→ PROMPT
Output the line that contains "D203: none -> diode BAV21 (A T6, K Y8)" together with each line after it, through the final line of the listing below, word for word; omit pictures.

+--

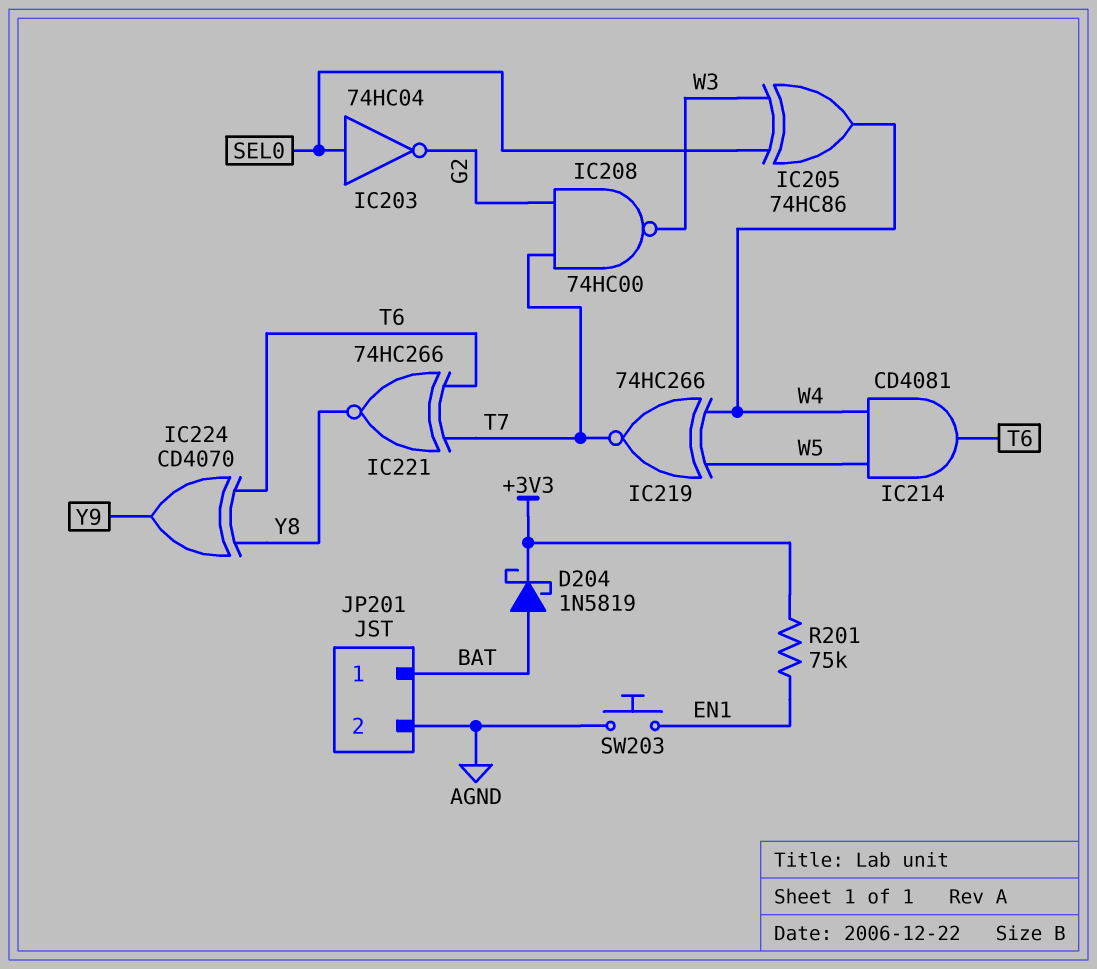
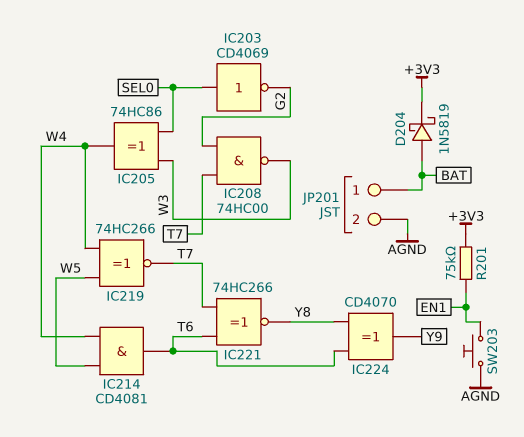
IC203: NOT 74HC04 (in SEL0, out G2) -> NOT CD4069 (in SEL0, out G2)

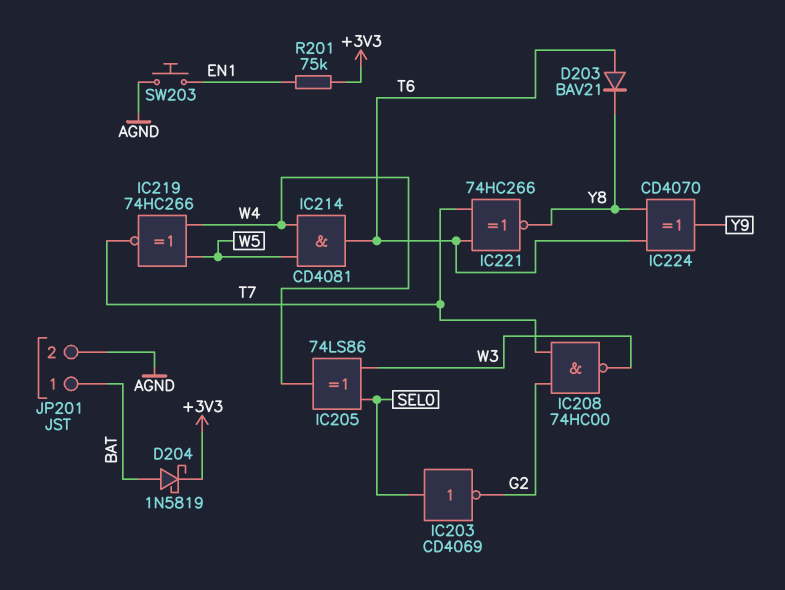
D203: none -> diode BAV21 (A T6, K Y8)
IC205: XOR 74HC86 (in SEL0, in W3, out W4) -> XOR 74LS86 (in SEL0, in W3, out W4)

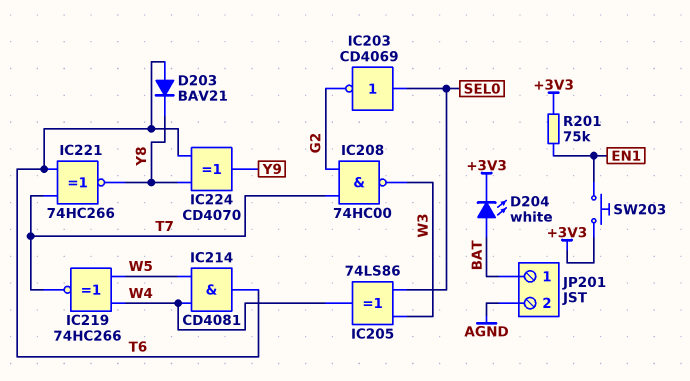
D204: schottky 1N5819 (A BAT, K +3V3) -> LED white (A BAT, K +3V3)
SW203: button (AGND, EN1) -> button (+3V3, EN1)

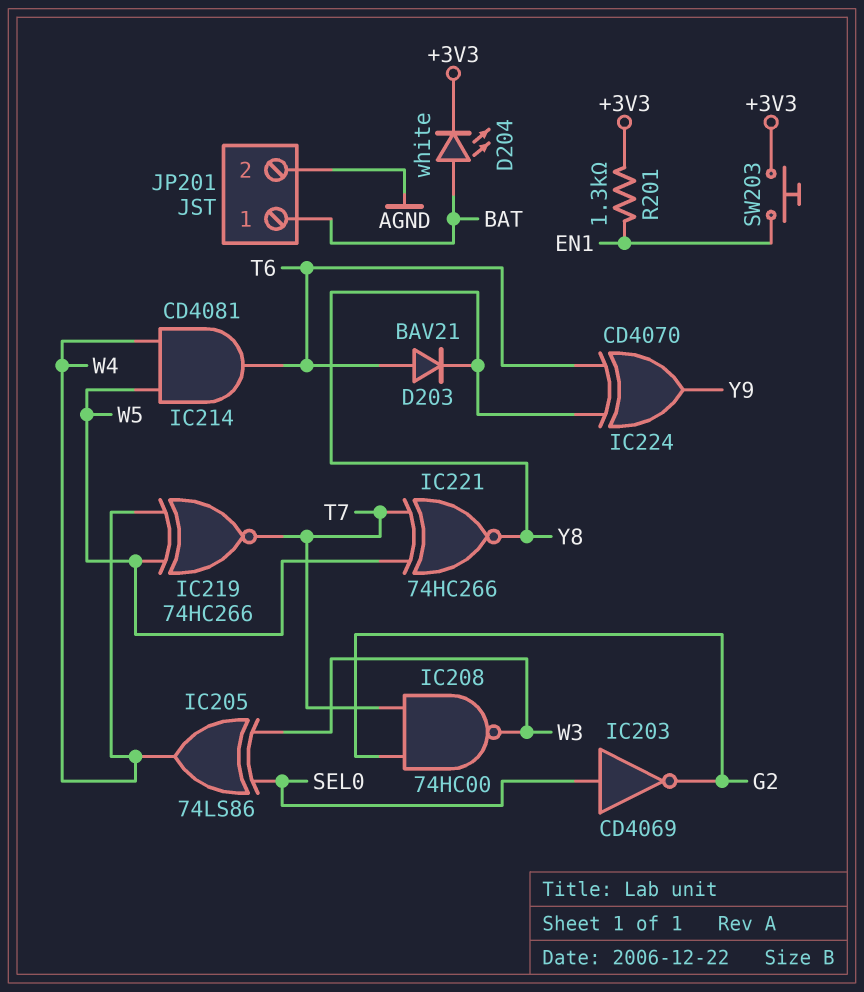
IC221: XNOR 74HC266 (in T6, in T7, out Y8) -> XNOR 74HC266 (in T7, in W5, out Y8)
R201: 75k (+3V3, EN1) -> 1.3k (+3V3, EN1)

+--

→ WRITTEN SOLUTION
D203: none -> diode BAV21 (A T6, K Y8)
IC205: XOR 74HC86 (in SEL0, in W3, out W4) -> XOR 74LS86 (in SEL0, in W3, out W4)

D204: schottky 1N5819 (A BAT, K +3V3) -> LED white (A BAT, K +3V3)
SW203: button (AGND, EN1) -> button (+3V3, EN1)

IC221: XNOR 74HC266 (in T6, in T7, out Y8) -> XNOR 74HC266 (in T7, in W5, out Y8)
R201: 75k (+3V3, EN1) -> 1.3k (+3V3, EN1)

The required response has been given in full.